#### Data for this task

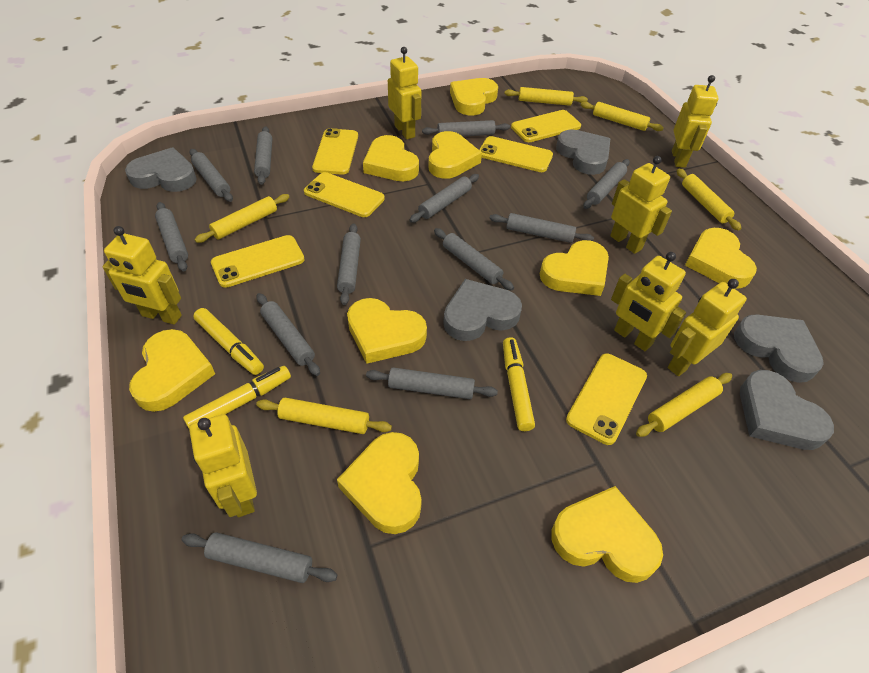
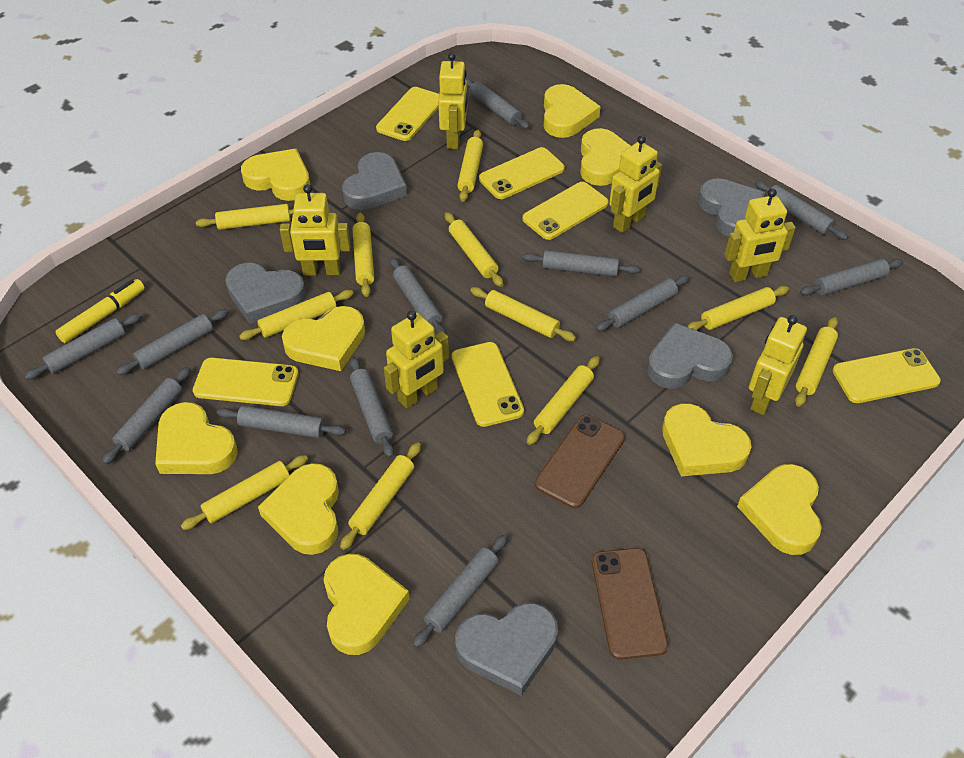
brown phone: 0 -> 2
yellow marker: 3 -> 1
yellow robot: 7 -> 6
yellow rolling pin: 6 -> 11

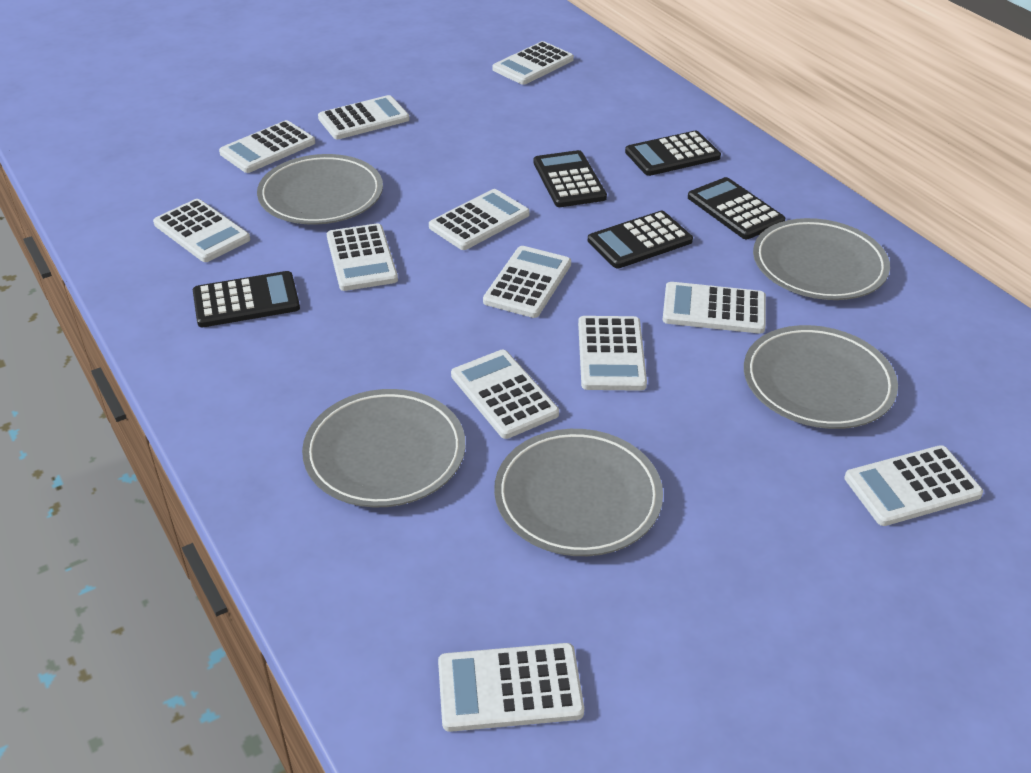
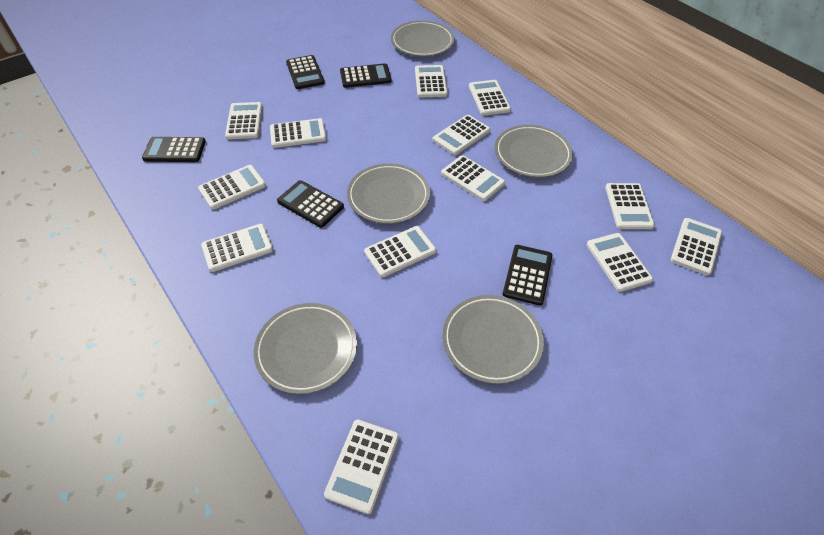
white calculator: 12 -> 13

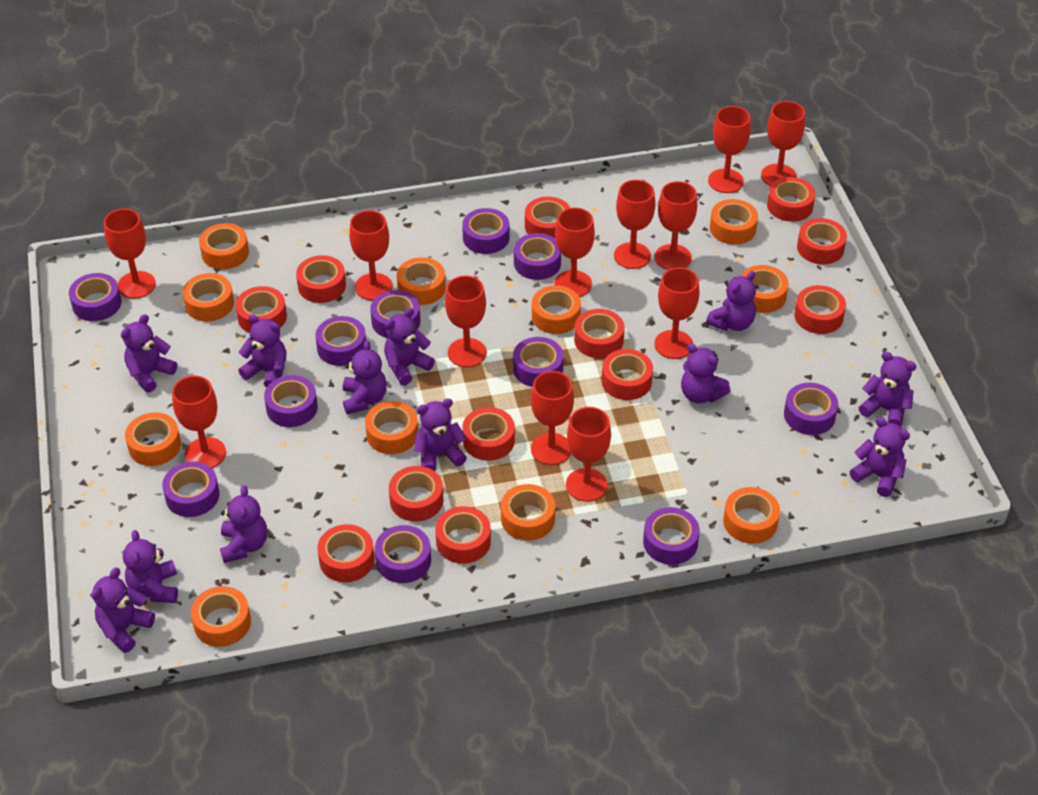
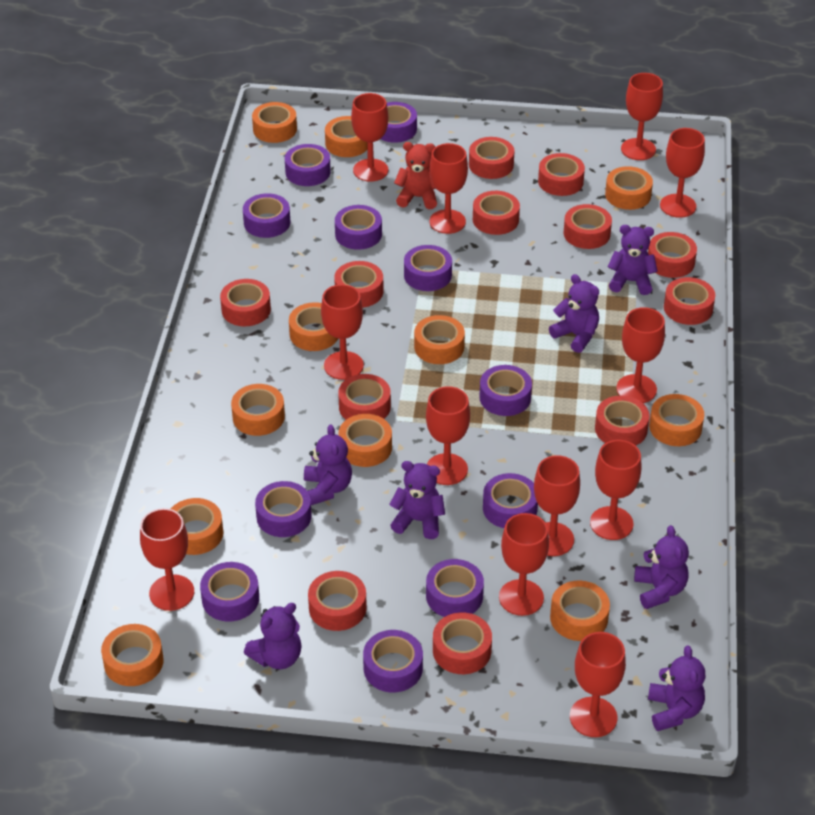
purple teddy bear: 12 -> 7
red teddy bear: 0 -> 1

########

## Prompt
No pictures go in the copy. Output exactly the lines from the line containing "white calculator: 12 -> 13" through the end of the listing above.

## Solution to this problem
white calculator: 12 -> 13

purple teddy bear: 12 -> 7
red teddy bear: 0 -> 1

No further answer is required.